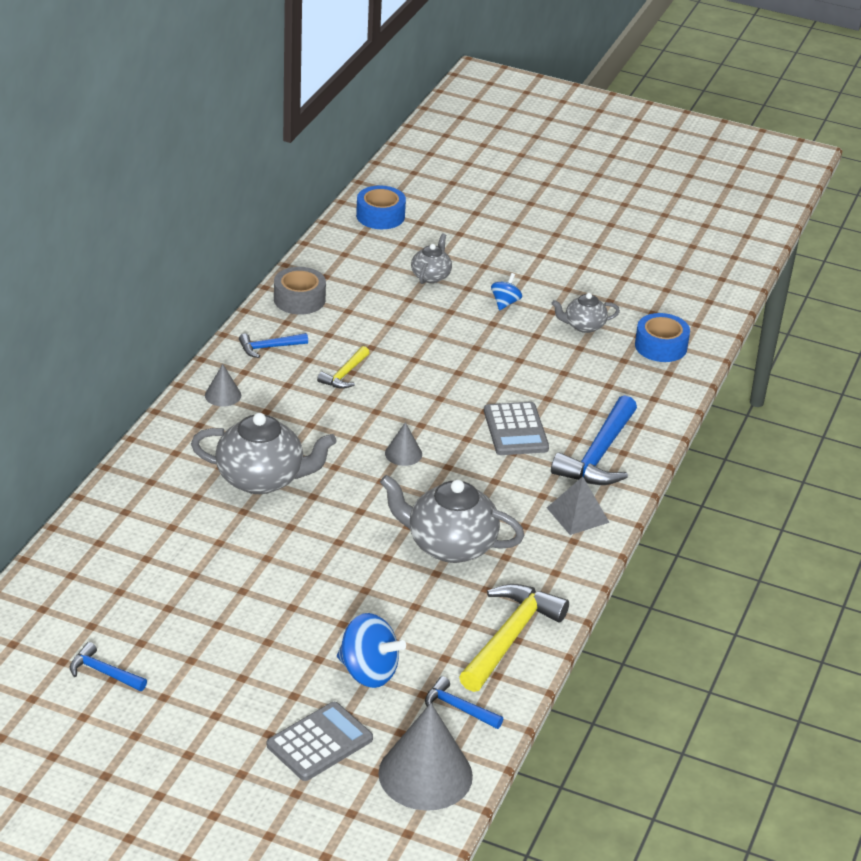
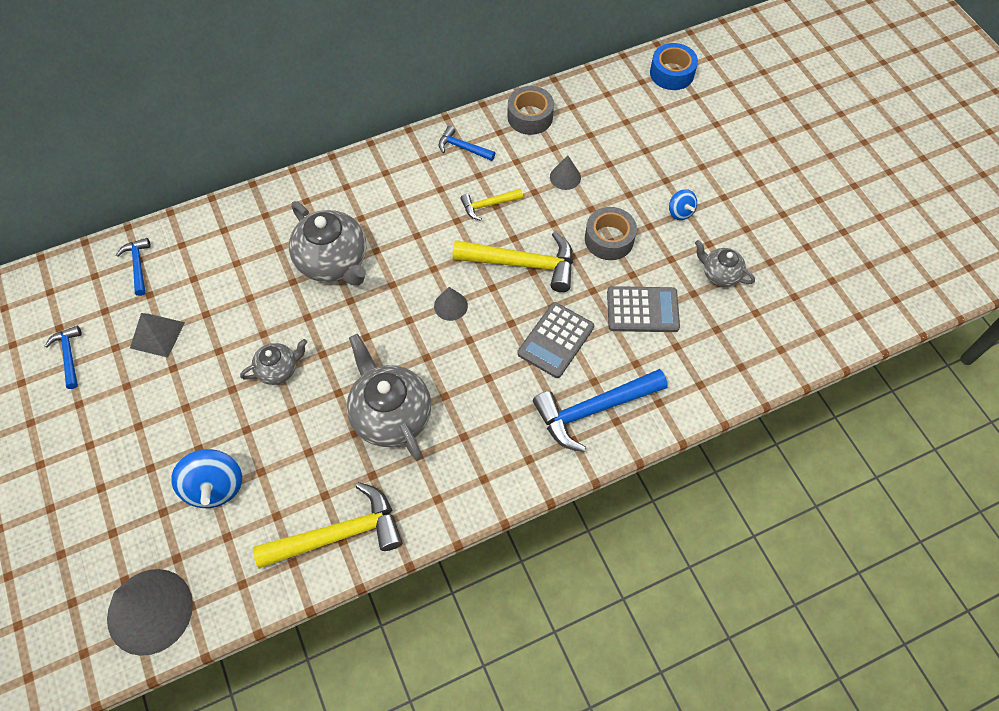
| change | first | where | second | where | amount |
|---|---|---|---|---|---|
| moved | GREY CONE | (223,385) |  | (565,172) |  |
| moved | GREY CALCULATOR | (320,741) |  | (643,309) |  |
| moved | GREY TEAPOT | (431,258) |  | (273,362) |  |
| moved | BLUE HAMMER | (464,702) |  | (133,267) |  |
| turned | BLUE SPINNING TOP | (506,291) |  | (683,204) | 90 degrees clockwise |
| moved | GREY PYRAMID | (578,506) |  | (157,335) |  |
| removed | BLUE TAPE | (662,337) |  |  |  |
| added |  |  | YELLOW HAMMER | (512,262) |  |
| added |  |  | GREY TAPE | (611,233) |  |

──────────

▶ **TASK TO CARRY OUT**: A faithful copy of the lines from the line containing "YELLOW HAMMER |" to the end of the data should be set down, both ends included, and nothing more.

▶ **SOLUTION TO THE PROBLEM**:
| added |  |  | YELLOW HAMMER | (512,262) |  |
| added |  |  | GREY TAPE | (611,233) |  |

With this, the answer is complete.